Directions:
Check each line of the data for "none", then give the number of lines that have it, without any other words.

Exercise data:
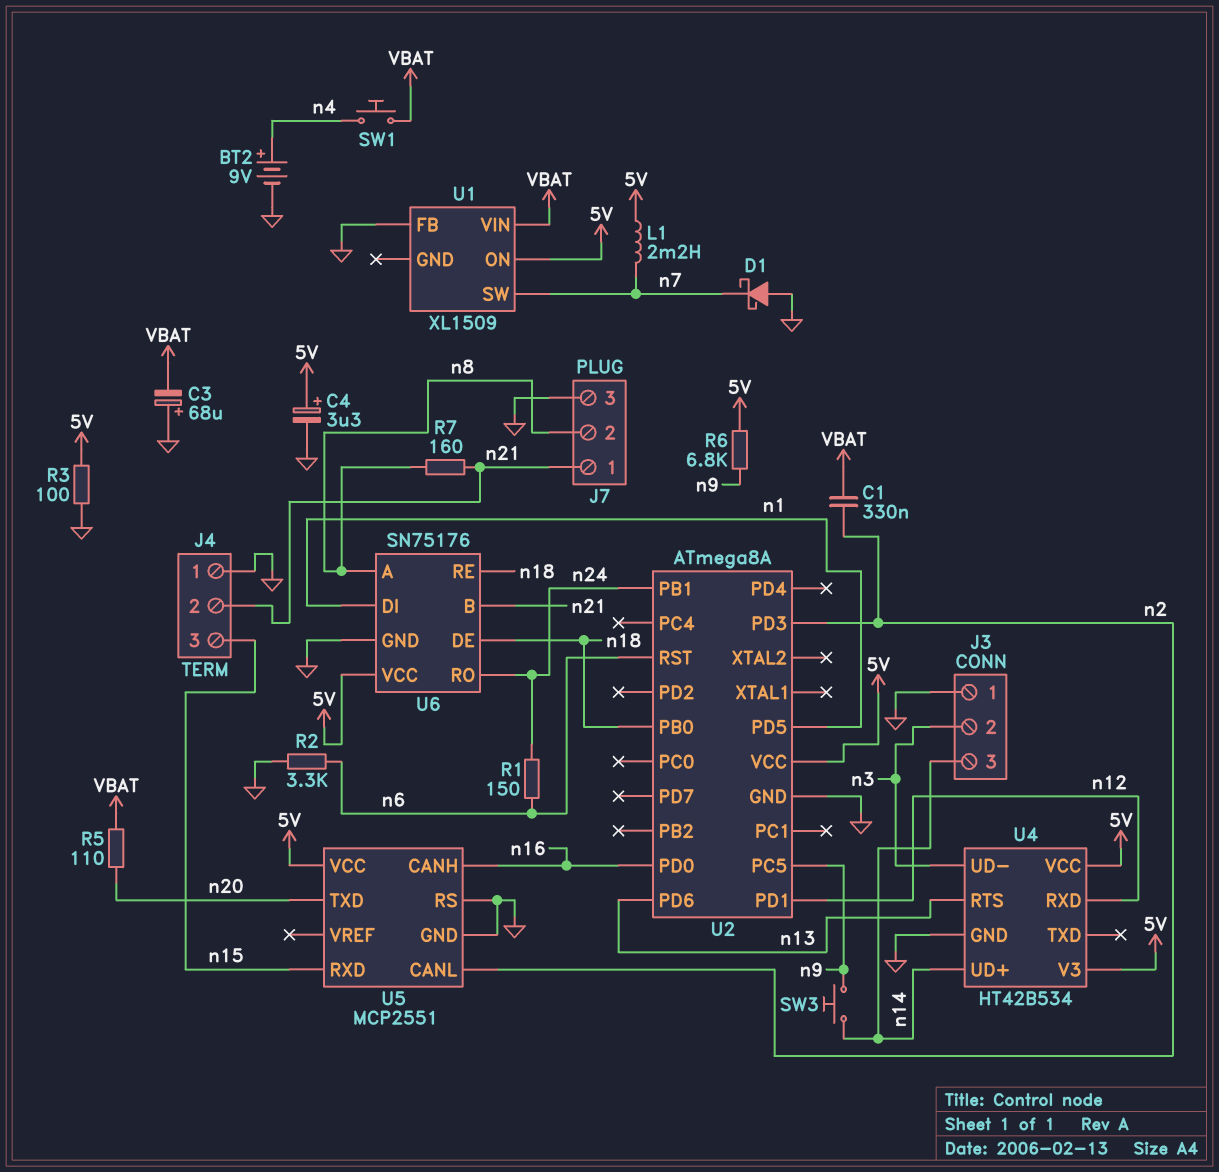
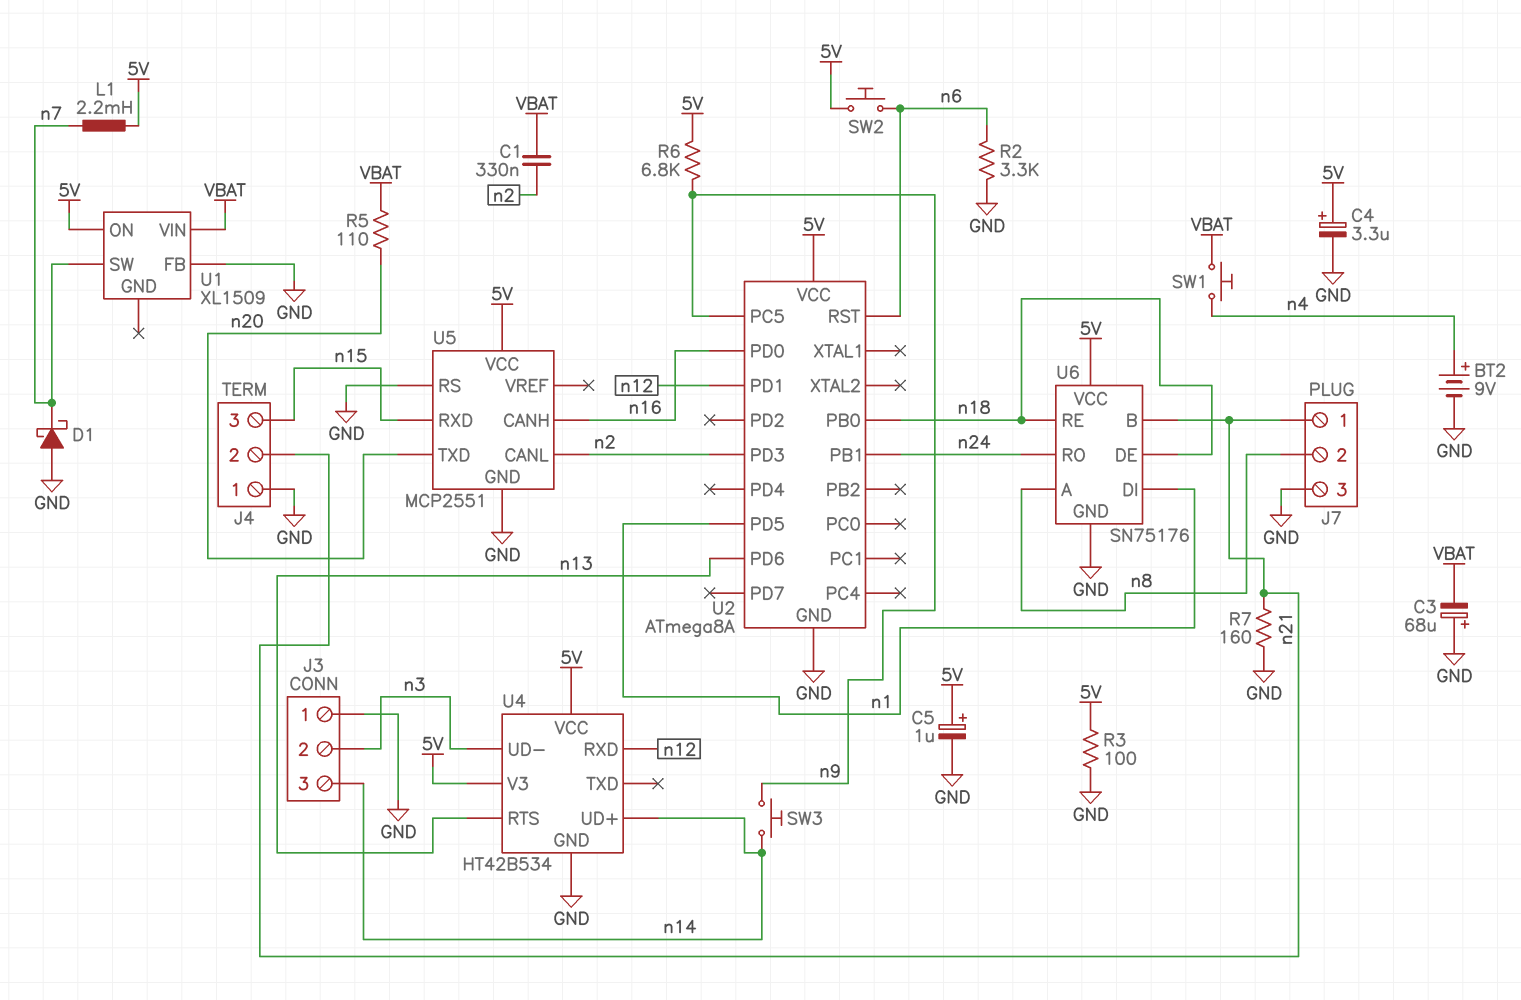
C5: none -> 1uF (plus 5V, minus GND)
R1: 150 (n6, n24) -> none
R7: 160 (n8, n21) -> 160 (GND, n21)
SW2: none -> button (5V, n6)

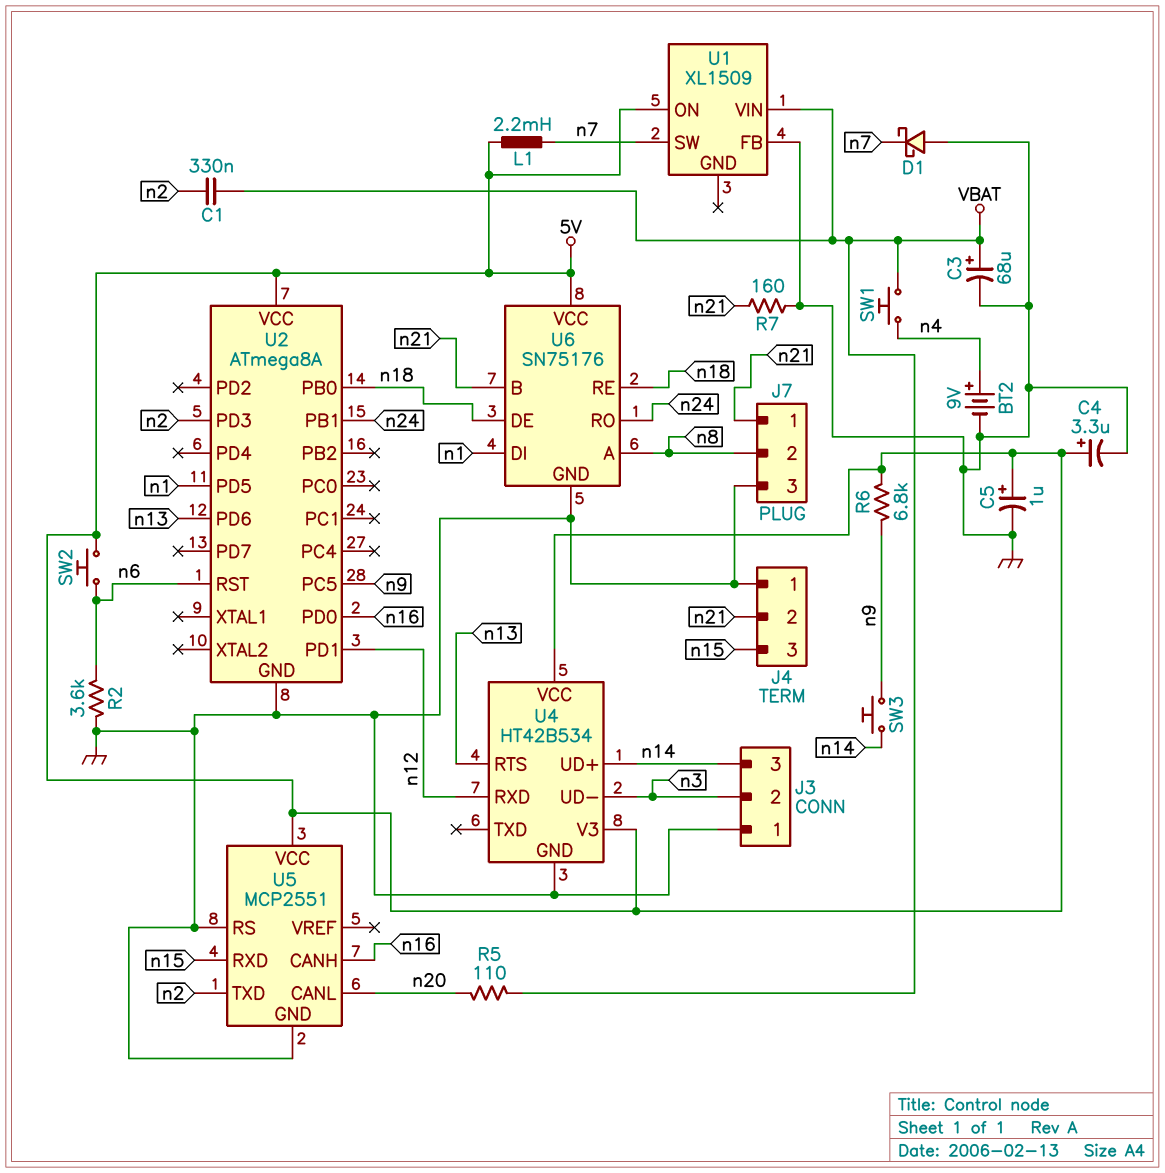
C3: 68uF (plus GND, minus VBAT) -> 68uF (plus VBAT, minus GND)
R2: 3.3k (GND, n6) -> 3.6k (GND, n6)
R3: 100 (5V, GND) -> none
U5 pin CANL: n2 -> n20
U5 pin TXD: n20 -> n2

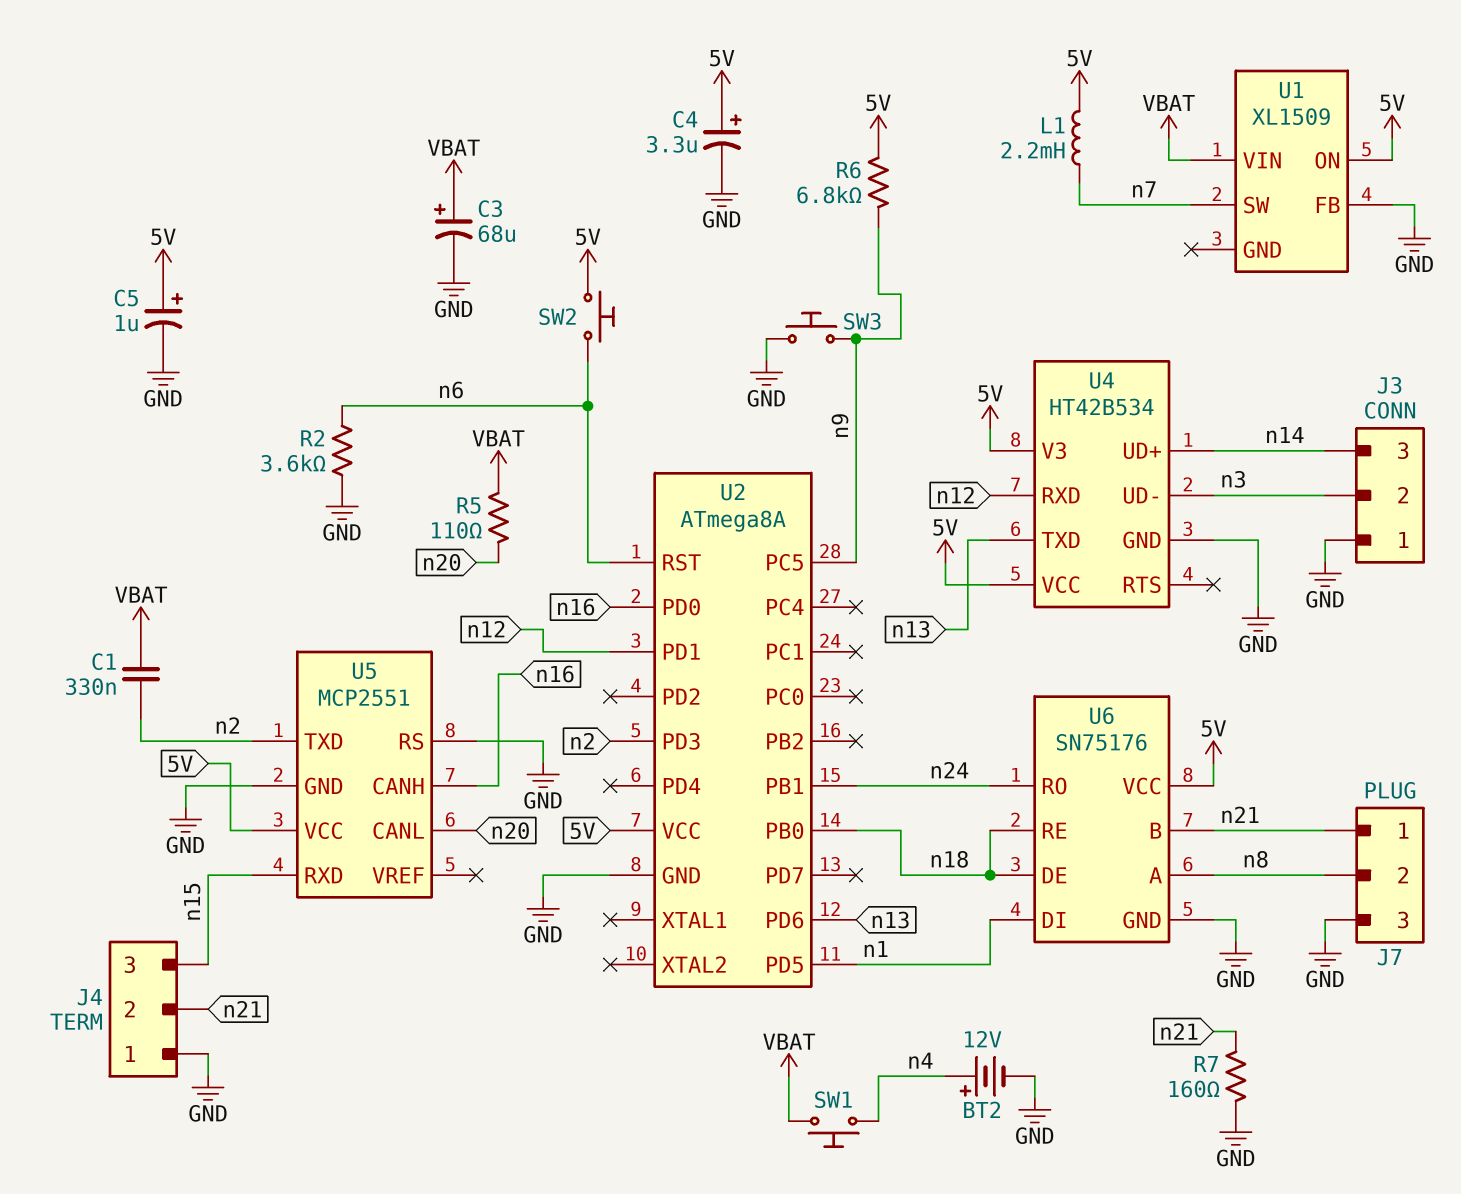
BT2: 9V (plus n4, minus GND) -> 12V (plus n4, minus GND)
D1: schottky (A GND, K n7) -> none
SW3: button (n9, n14) -> button (GND, n9)
U4 pin RTS: n13 -> none
U4 pin TXD: none -> n13

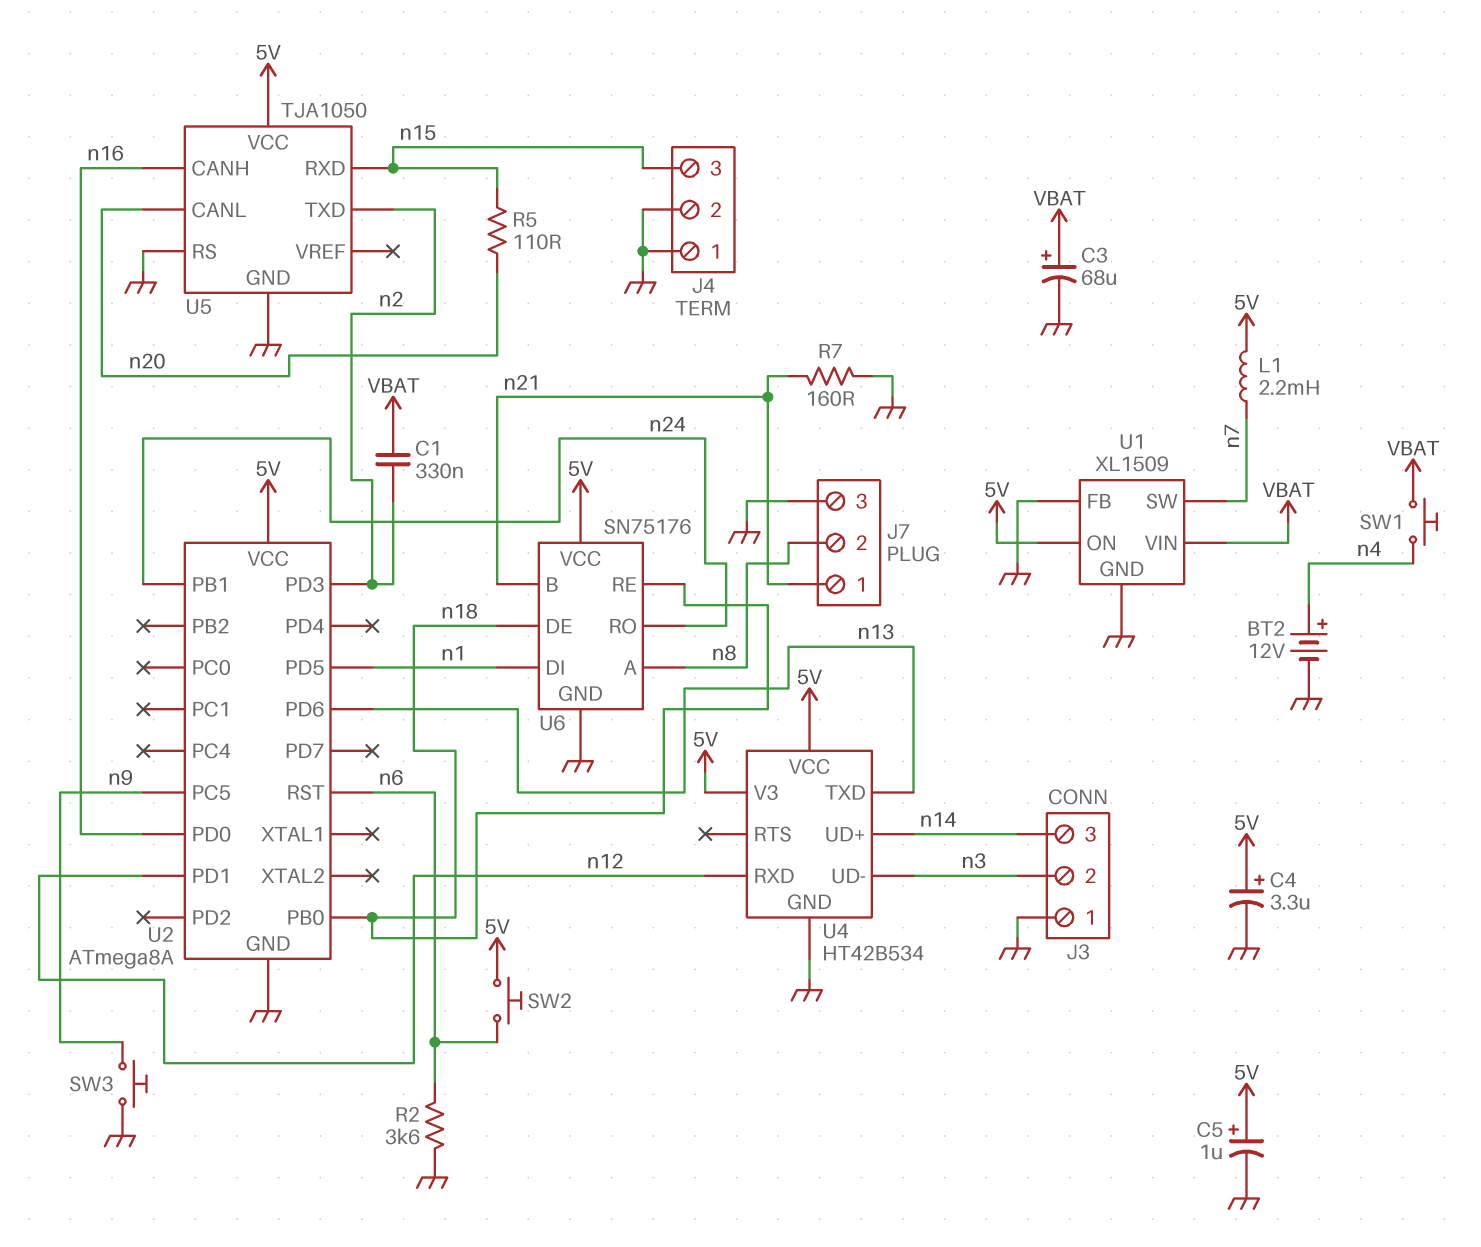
J4 pin 2: n21 -> GND
R5: 110 (VBAT, n20) -> 110 (n15, n20)
R6: 6.8k (5V, n9) -> none
U1 pin GND: none -> GND
U5: MCP2551 -> TJA1050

Worked solution:
9